Data excerpts →
'''

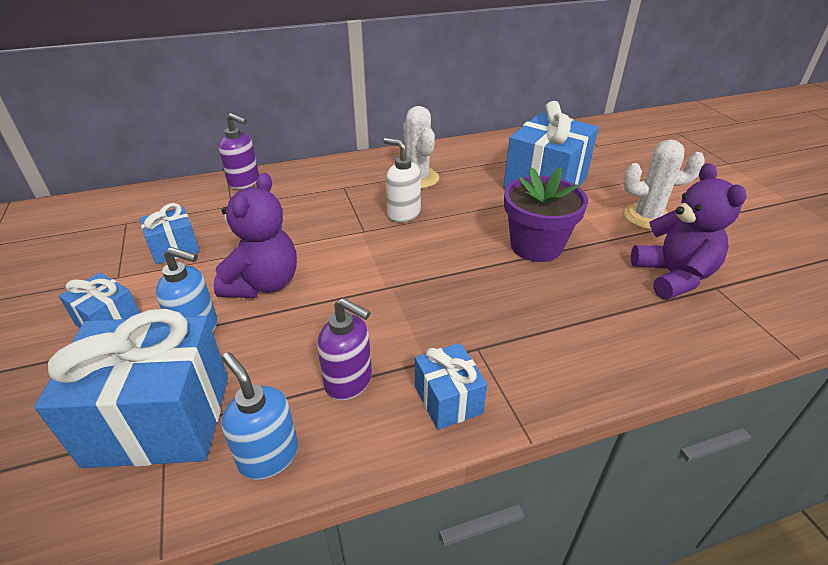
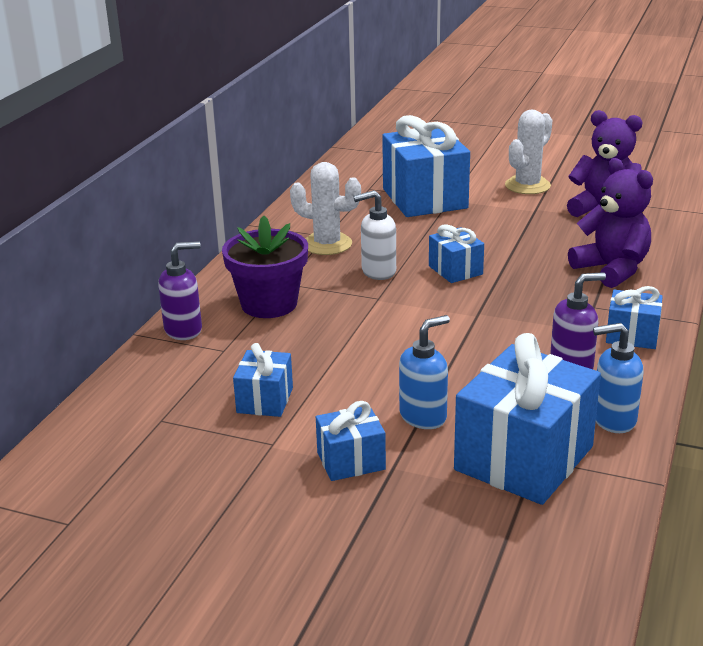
camera: 50 degrees left, 10 degrees down
(263, 284) = (396, 368): purple teddy bear -> purple teddy bear (612, 269)
(449, 245) = (455, 270): none -> blue gift
(536, 246) = (505, 238): purple flower pot -> purple flower pot (269, 304)

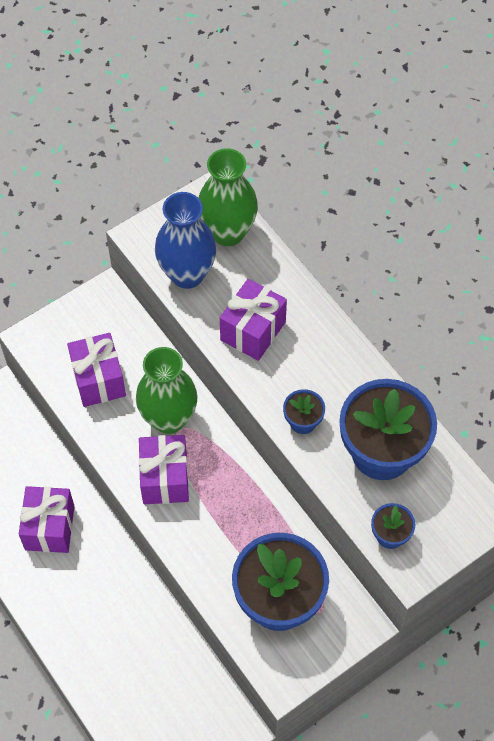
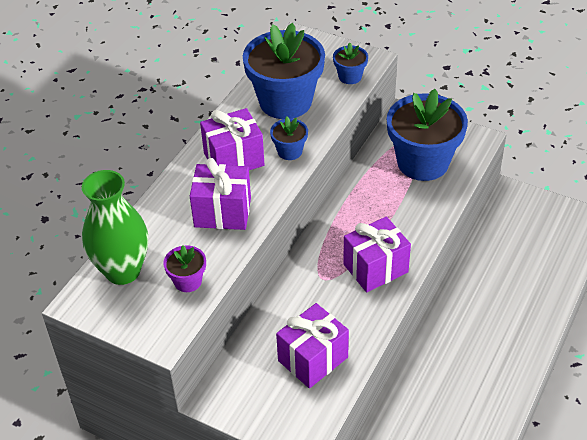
camera: 115 degrees left, 15 degrees down
(49, 527) = (453, 382): purple gift -> purple gift (234, 159)
(169, 418) = (318, 290): green vase -> none
(187, 274) = (187, 281): blue vase -> purple flower pot

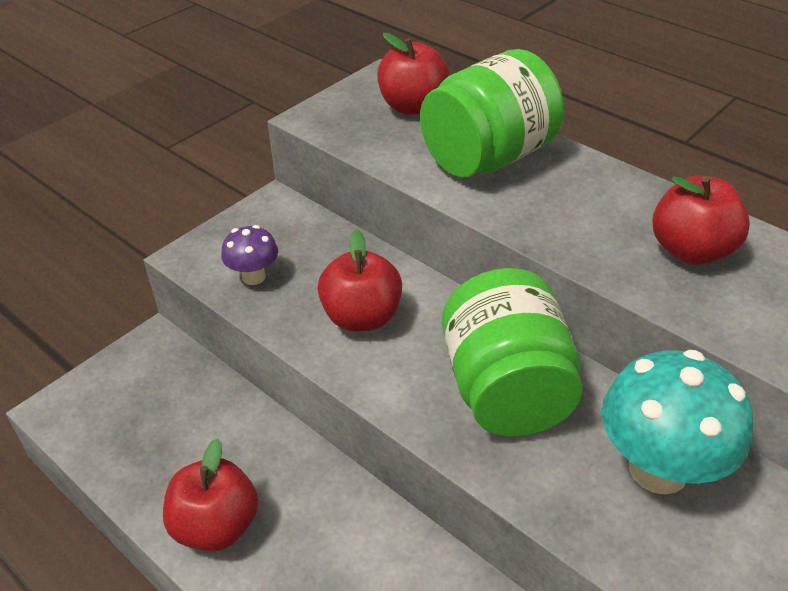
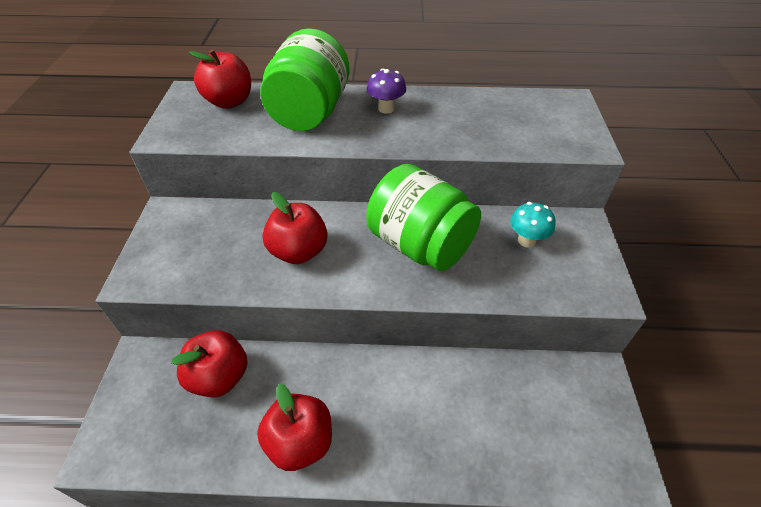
camera: 40 degrees left, 5 degrees up
(253, 277) = (199, 266): purple mushroom -> purple mushroom (386, 109)
(658, 469) = (526, 240): turquoise mushroom -> turquoise mushroom, size x0.51
(690, 250) = (465, 116): red apple -> red apple (219, 377)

'''

Work instructions →
The lines in the entries above that carry the word "degrees" must be copied.

Answer to the exercise →
camera: 50 degrees left, 10 degrees down
camera: 115 degrees left, 15 degrees down
camera: 40 degrees left, 5 degrees up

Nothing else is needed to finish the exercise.